▶ Given information
○ ○ ○

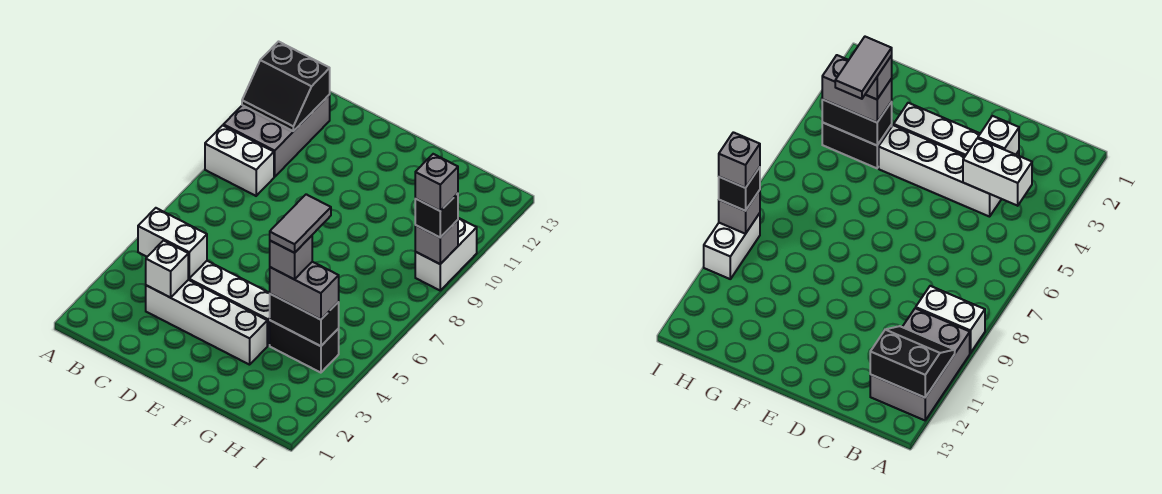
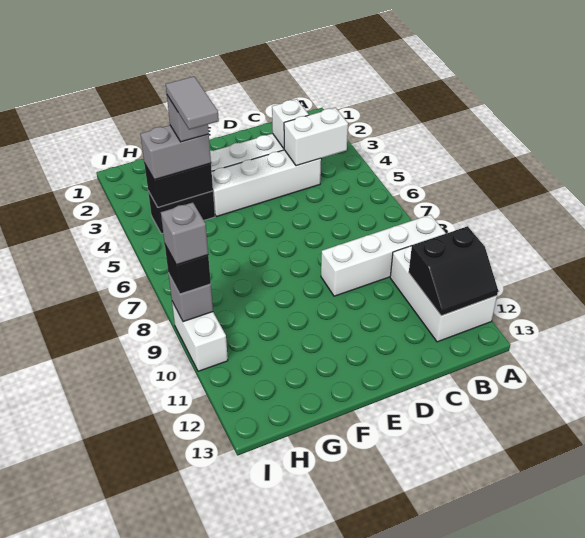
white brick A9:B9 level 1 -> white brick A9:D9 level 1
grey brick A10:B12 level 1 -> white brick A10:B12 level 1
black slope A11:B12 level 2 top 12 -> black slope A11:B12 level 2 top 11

○ ○ ○

▶ Work request
Print the listing exactly, pictures excluded.

▶ Response to the exercise
white brick A9:B9 level 1 -> white brick A9:D9 level 1
grey brick A10:B12 level 1 -> white brick A10:B12 level 1
black slope A11:B12 level 2 top 12 -> black slope A11:B12 level 2 top 11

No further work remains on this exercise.